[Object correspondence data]
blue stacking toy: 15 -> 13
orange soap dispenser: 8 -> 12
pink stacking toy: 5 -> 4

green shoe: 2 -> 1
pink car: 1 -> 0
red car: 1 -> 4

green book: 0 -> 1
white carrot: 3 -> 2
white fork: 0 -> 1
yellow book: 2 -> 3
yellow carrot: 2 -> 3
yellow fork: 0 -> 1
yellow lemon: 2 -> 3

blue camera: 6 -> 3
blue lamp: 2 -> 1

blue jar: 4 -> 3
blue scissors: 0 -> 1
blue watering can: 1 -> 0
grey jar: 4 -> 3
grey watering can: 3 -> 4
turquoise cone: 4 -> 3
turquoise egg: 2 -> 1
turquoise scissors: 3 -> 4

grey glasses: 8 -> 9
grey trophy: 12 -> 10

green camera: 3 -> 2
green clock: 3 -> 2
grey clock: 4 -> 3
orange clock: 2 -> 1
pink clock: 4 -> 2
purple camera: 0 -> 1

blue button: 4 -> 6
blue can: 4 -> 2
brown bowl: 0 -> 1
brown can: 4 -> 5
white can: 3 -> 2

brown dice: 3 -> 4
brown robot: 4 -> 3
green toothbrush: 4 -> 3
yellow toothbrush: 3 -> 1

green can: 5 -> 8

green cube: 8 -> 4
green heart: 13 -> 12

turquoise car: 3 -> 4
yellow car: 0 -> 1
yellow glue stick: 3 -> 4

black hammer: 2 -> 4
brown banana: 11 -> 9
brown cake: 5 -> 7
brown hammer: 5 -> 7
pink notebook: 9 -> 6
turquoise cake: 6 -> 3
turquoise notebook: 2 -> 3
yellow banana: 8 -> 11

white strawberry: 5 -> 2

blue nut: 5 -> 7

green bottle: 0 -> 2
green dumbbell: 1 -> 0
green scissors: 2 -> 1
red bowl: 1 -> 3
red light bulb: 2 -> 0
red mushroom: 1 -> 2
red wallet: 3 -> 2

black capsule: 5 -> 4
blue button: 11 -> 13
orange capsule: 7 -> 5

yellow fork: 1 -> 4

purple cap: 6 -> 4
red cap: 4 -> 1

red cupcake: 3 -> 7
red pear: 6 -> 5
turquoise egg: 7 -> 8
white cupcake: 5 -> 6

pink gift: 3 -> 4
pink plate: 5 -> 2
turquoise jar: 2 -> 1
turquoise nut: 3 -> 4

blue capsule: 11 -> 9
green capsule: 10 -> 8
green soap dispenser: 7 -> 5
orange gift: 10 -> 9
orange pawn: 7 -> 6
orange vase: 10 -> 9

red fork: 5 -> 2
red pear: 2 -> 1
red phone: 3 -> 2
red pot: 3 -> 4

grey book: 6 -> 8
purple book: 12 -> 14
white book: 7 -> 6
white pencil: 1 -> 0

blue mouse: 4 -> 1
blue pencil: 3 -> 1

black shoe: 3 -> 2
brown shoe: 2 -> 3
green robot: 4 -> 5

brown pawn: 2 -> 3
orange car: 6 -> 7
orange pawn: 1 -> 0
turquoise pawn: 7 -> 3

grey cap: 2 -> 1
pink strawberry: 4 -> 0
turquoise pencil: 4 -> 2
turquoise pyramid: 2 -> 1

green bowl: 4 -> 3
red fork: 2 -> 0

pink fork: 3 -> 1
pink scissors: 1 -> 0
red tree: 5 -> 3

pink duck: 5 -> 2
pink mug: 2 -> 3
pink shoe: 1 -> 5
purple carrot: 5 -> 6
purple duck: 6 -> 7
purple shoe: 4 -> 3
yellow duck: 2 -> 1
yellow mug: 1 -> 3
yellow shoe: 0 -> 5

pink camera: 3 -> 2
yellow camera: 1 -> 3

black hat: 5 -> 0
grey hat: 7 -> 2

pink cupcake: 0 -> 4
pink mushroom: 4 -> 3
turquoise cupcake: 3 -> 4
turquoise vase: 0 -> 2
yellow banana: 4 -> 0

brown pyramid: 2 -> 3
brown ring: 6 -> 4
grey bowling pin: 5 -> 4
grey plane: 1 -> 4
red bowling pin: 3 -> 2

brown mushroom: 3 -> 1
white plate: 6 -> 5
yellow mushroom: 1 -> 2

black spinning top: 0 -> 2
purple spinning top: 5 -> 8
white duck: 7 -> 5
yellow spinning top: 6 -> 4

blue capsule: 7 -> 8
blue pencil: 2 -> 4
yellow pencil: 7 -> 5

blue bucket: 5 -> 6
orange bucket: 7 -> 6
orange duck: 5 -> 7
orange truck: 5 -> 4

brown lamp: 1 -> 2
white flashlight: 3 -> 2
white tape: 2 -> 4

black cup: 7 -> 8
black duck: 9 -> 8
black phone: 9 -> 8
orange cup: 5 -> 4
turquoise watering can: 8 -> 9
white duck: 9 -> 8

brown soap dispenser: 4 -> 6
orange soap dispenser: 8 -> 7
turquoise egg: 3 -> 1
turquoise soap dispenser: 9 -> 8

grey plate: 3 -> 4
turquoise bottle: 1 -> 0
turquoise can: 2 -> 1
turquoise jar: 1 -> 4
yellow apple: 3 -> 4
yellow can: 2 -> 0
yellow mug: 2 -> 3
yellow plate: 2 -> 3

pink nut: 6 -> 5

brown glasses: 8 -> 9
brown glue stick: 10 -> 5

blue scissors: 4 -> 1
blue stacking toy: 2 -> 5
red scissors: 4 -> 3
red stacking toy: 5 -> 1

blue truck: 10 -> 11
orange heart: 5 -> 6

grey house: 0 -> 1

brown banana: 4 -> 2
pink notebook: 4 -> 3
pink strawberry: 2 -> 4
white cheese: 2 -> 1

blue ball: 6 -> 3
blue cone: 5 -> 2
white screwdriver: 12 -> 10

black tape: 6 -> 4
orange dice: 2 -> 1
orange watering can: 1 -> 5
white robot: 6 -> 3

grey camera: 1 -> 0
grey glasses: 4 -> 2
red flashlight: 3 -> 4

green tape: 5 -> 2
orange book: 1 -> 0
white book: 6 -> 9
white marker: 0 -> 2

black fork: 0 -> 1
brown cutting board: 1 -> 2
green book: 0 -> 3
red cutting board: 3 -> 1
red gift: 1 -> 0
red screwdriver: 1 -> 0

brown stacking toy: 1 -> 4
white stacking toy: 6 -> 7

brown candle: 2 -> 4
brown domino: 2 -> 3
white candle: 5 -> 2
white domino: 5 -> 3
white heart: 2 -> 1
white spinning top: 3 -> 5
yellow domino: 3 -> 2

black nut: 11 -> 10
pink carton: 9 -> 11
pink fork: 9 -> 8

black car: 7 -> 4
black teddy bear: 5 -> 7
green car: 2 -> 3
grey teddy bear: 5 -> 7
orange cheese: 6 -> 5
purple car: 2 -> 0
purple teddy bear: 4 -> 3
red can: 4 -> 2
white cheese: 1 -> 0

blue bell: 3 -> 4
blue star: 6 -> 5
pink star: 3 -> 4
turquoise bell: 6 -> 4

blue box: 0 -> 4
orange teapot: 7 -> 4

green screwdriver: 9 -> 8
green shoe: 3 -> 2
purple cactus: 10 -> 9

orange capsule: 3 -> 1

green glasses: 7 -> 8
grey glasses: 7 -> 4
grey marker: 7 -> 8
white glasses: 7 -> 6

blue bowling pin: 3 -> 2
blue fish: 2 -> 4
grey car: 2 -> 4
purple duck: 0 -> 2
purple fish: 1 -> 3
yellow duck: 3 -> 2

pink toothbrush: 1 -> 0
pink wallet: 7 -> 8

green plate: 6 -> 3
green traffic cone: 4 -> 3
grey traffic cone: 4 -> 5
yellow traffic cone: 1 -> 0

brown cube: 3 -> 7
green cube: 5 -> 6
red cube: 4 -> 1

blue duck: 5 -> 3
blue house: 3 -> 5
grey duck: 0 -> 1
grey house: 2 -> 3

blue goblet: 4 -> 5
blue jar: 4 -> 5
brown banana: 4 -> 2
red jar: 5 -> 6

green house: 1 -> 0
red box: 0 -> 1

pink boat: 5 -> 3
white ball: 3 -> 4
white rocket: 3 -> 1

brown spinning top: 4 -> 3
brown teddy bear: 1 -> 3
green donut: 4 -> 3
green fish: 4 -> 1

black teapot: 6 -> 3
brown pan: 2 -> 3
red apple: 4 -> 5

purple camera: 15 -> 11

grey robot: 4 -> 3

_WORK INSTRUCTION_
Transcribe the lines above between the line holding "pink fork: 9 -> 8" and the line holding "grey duck: 0 -> 1", inclusive, exactly as they stand and with nothing added.

_SOLUTION FOR THIS PROBLEM_
pink fork: 9 -> 8

black car: 7 -> 4
black teddy bear: 5 -> 7
green car: 2 -> 3
grey teddy bear: 5 -> 7
orange cheese: 6 -> 5
purple car: 2 -> 0
purple teddy bear: 4 -> 3
red can: 4 -> 2
white cheese: 1 -> 0

blue bell: 3 -> 4
blue star: 6 -> 5
pink star: 3 -> 4
turquoise bell: 6 -> 4

blue box: 0 -> 4
orange teapot: 7 -> 4

green screwdriver: 9 -> 8
green shoe: 3 -> 2
purple cactus: 10 -> 9

orange capsule: 3 -> 1

green glasses: 7 -> 8
grey glasses: 7 -> 4
grey marker: 7 -> 8
white glasses: 7 -> 6

blue bowling pin: 3 -> 2
blue fish: 2 -> 4
grey car: 2 -> 4
purple duck: 0 -> 2
purple fish: 1 -> 3
yellow duck: 3 -> 2

pink toothbrush: 1 -> 0
pink wallet: 7 -> 8

green plate: 6 -> 3
green traffic cone: 4 -> 3
grey traffic cone: 4 -> 5
yellow traffic cone: 1 -> 0

brown cube: 3 -> 7
green cube: 5 -> 6
red cube: 4 -> 1

blue duck: 5 -> 3
blue house: 3 -> 5
grey duck: 0 -> 1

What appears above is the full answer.